Your answer should hold exactly the lines below from the line with "[(485,215),(511,181),(494,168),(468,202),(485,215)]" through the line with "[(137,465),(124,469),(126,477),(140,473),(137,465)]", both included, and no pictures at all.

───── Records for this task ─────

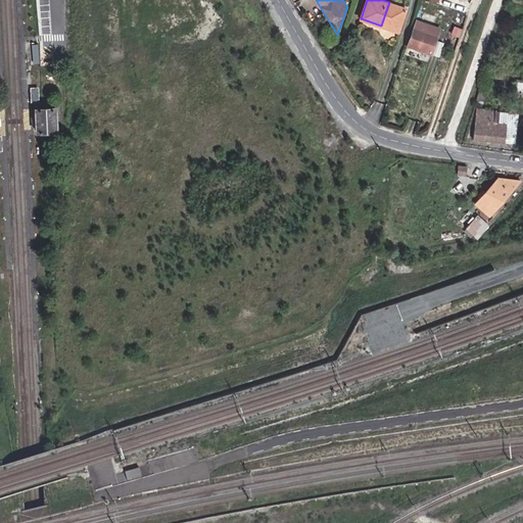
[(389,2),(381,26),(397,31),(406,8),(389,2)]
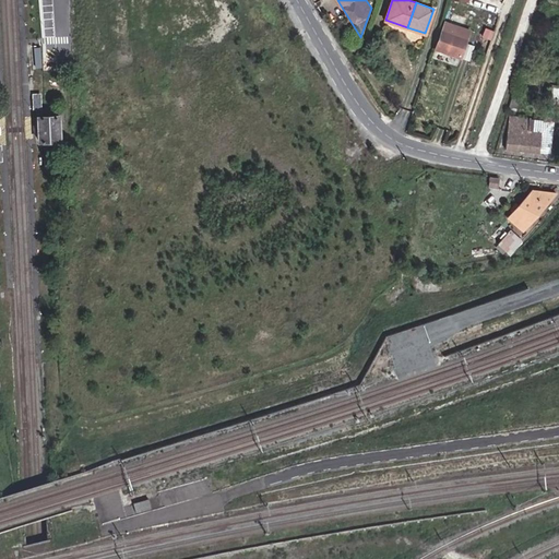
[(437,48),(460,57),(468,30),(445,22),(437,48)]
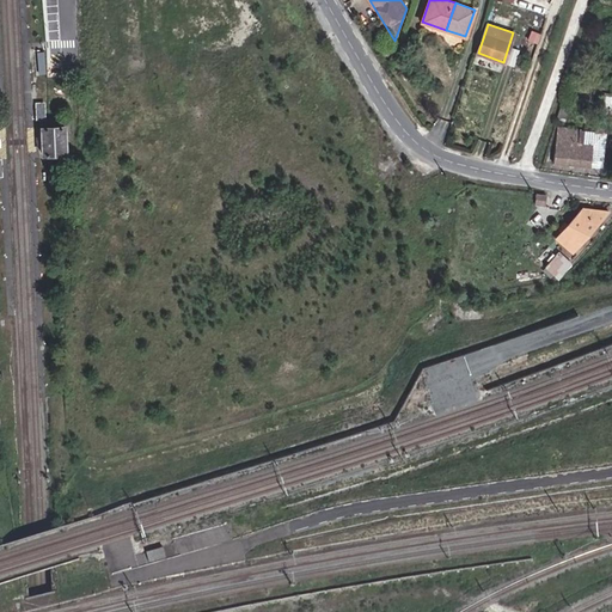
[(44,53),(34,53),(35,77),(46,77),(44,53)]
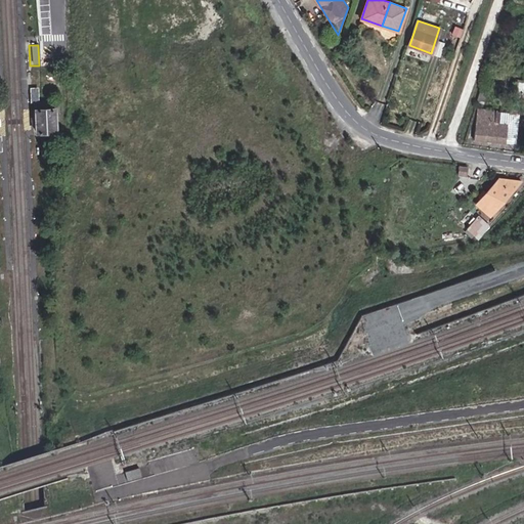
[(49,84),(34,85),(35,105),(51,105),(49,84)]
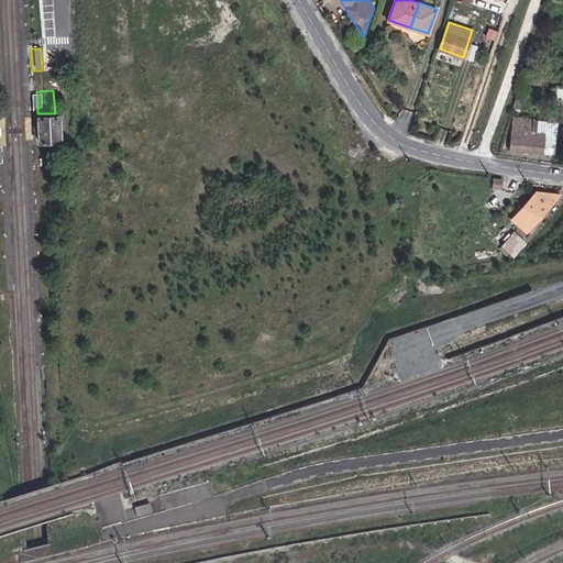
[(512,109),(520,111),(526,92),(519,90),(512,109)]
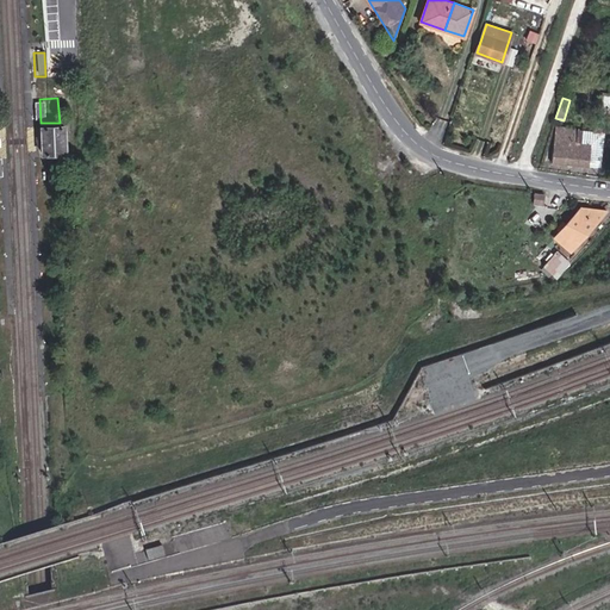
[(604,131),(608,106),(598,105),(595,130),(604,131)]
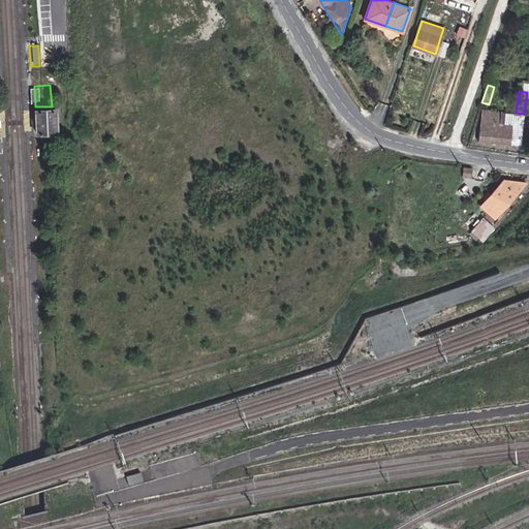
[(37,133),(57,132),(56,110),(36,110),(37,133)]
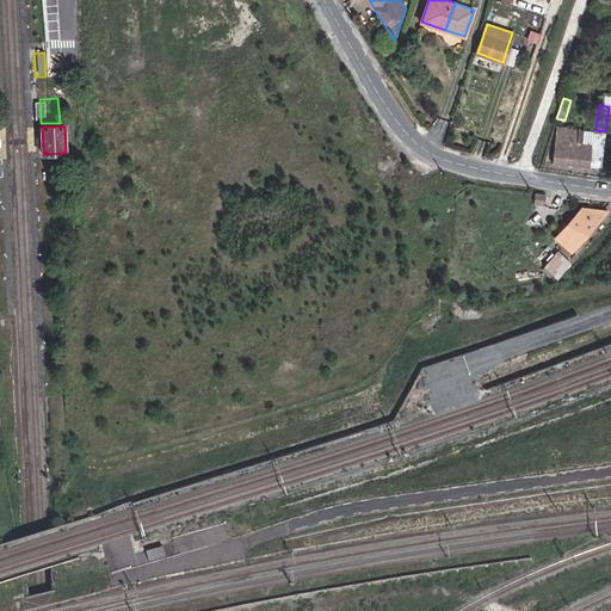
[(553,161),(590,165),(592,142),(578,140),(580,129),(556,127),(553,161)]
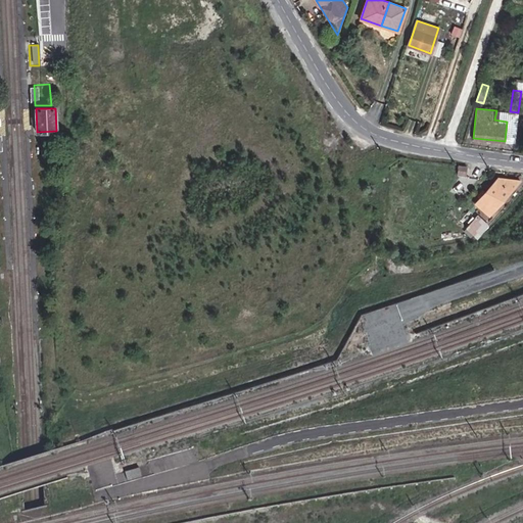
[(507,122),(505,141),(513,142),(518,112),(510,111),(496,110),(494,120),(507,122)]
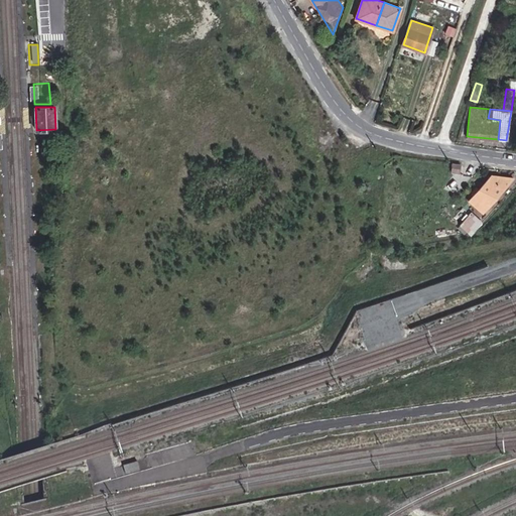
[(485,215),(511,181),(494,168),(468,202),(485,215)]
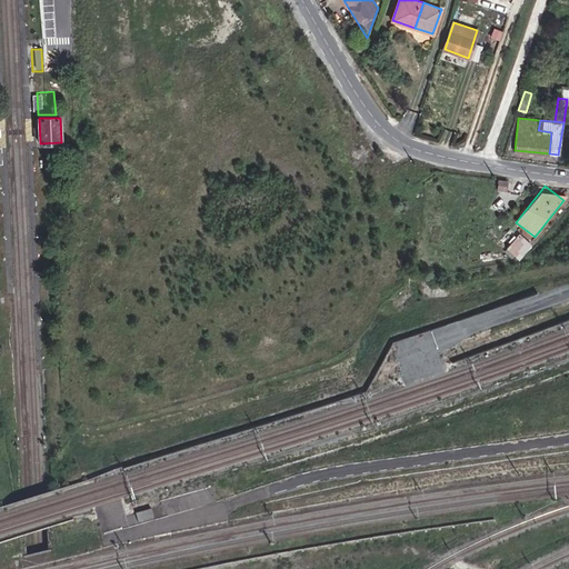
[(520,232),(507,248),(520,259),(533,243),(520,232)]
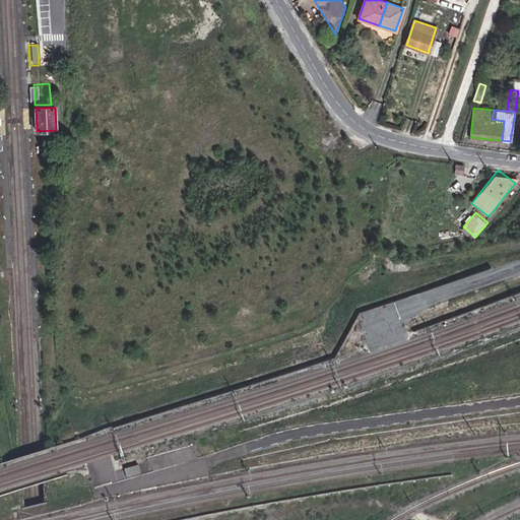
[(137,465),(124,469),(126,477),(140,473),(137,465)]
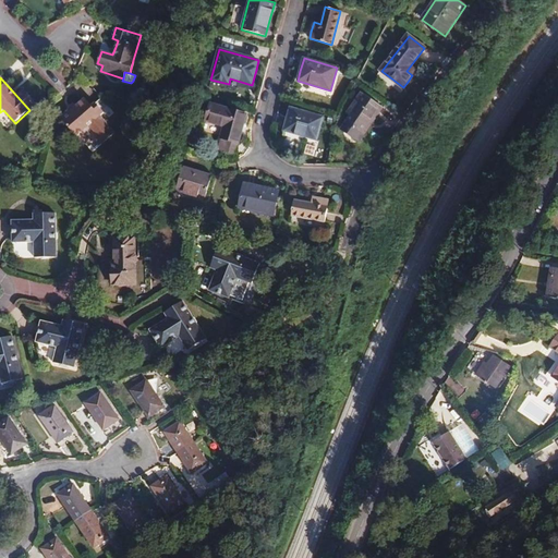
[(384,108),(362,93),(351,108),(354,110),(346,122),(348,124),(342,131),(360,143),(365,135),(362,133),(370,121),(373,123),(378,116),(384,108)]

─────
───── Records for this task ─────

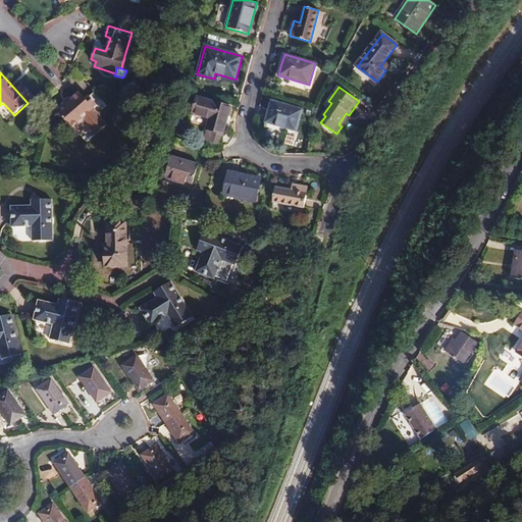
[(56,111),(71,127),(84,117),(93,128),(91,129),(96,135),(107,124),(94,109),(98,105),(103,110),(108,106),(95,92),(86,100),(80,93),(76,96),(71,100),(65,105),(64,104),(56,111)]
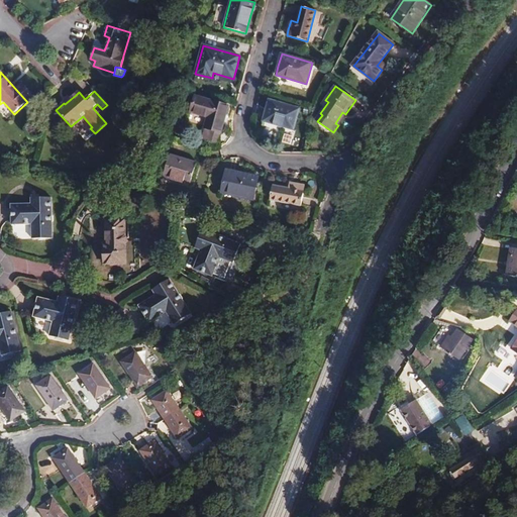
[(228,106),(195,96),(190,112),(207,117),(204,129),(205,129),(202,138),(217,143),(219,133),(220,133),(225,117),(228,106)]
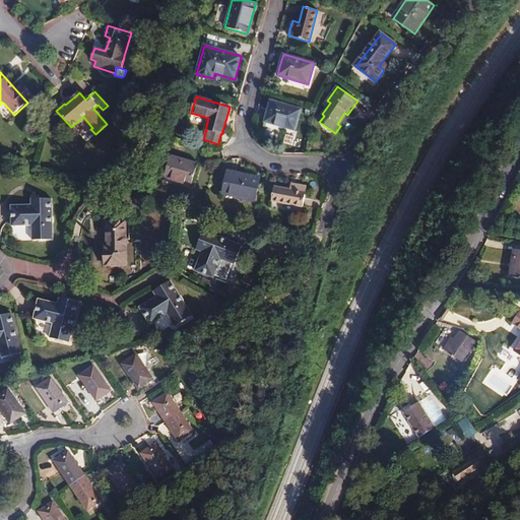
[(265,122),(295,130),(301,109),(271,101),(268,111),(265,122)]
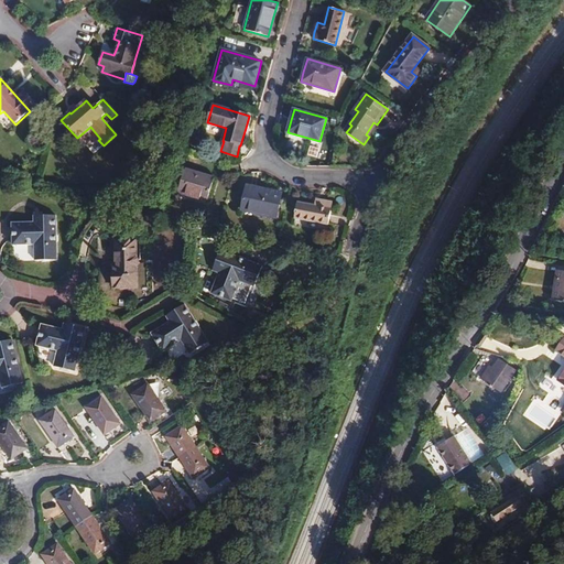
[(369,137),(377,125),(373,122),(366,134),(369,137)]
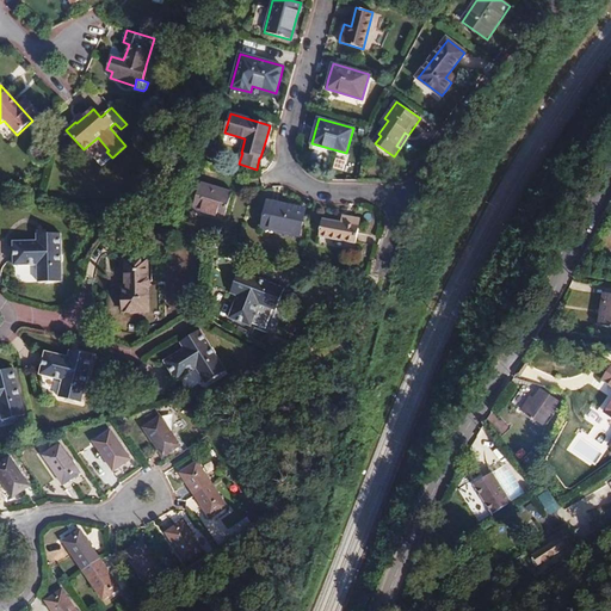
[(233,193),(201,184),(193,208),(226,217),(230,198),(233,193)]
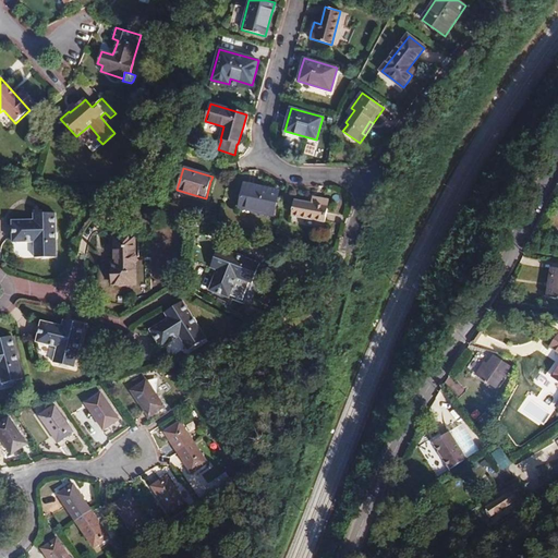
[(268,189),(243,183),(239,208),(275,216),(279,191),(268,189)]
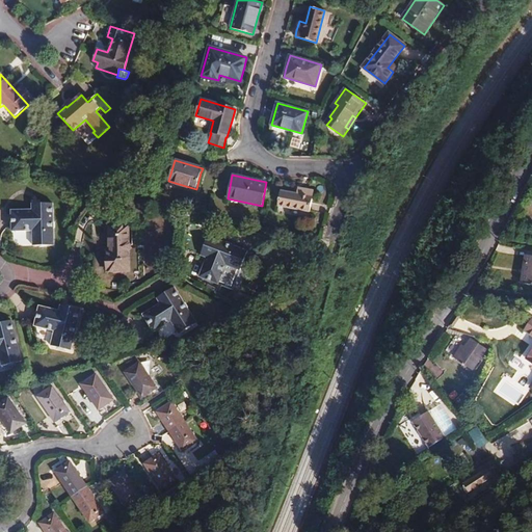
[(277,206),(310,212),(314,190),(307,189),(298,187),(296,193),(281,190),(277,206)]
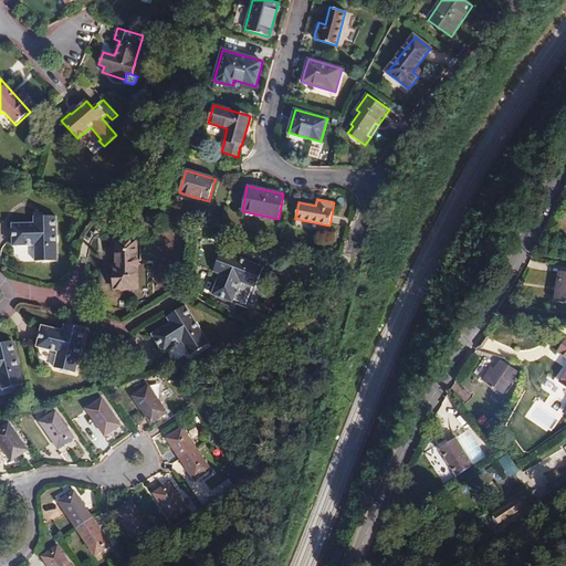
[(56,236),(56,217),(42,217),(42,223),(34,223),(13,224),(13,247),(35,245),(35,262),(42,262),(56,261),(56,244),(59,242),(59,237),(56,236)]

─────

**Task answer**
[(485,215),(511,181),(494,168),(468,202),(485,215)]
[(520,232),(507,248),(520,259),(533,243),(520,232)]
[(137,465),(124,469),(126,477),(140,473),(137,465)]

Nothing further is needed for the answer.